**What the task requires:** Exact reproduction required: the lines below from the line with "SW3: switch (3V3, D0) -> none" to the line with "R7: 12k (U5/RST, VS) -> 2.4k (U5/RST, VS)", both ends included, and no others.

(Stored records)
+-------+
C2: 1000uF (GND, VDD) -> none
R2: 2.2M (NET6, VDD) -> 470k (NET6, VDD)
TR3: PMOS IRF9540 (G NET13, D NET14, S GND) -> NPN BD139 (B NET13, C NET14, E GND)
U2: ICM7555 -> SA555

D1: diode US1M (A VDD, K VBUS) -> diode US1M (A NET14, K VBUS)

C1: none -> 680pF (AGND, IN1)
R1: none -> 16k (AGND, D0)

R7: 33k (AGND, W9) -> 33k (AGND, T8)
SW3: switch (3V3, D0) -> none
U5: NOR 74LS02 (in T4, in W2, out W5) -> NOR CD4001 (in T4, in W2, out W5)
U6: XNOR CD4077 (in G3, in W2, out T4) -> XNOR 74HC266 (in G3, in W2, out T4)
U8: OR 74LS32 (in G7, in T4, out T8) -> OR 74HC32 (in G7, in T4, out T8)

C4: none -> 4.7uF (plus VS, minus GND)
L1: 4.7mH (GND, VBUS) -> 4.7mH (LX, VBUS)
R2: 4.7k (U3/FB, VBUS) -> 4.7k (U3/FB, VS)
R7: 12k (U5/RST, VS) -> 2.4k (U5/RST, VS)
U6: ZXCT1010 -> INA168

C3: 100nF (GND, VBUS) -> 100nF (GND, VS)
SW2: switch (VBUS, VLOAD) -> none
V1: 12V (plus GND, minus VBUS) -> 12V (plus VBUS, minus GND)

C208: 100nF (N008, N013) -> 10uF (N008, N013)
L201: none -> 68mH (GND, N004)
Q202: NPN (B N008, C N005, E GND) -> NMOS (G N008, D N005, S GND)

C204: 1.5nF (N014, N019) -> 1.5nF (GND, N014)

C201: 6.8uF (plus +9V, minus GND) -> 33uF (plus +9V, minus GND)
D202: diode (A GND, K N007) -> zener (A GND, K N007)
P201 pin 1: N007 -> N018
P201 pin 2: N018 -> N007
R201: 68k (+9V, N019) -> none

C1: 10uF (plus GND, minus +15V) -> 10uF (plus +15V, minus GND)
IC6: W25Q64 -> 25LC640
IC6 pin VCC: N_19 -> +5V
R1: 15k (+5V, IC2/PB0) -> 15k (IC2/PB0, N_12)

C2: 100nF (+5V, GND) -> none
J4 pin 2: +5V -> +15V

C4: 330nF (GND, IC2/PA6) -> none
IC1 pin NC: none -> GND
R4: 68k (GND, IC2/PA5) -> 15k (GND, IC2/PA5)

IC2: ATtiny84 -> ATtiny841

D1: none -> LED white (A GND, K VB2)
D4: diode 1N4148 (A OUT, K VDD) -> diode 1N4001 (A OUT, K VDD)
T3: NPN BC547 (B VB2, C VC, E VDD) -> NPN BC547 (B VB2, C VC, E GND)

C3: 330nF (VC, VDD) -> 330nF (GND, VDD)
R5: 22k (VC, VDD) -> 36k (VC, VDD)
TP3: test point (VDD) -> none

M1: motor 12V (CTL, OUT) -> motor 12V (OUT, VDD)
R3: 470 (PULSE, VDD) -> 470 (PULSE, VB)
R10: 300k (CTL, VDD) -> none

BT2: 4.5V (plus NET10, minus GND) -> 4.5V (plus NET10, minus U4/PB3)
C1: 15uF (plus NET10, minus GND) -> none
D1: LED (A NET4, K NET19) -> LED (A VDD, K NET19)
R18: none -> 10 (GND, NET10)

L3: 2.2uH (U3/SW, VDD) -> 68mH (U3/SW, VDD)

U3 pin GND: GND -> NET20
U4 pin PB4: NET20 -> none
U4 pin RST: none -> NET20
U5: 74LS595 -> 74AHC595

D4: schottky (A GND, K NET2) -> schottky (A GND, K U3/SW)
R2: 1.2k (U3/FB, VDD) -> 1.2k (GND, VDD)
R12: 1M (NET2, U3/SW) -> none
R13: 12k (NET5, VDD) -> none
+-------+
**Output for this exercise:**
SW3: switch (3V3, D0) -> none
U5: NOR 74LS02 (in T4, in W2, out W5) -> NOR CD4001 (in T4, in W2, out W5)
U6: XNOR CD4077 (in G3, in W2, out T4) -> XNOR 74HC266 (in G3, in W2, out T4)
U8: OR 74LS32 (in G7, in T4, out T8) -> OR 74HC32 (in G7, in T4, out T8)

C4: none -> 4.7uF (plus VS, minus GND)
L1: 4.7mH (GND, VBUS) -> 4.7mH (LX, VBUS)
R2: 4.7k (U3/FB, VBUS) -> 4.7k (U3/FB, VS)
R7: 12k (U5/RST, VS) -> 2.4k (U5/RST, VS)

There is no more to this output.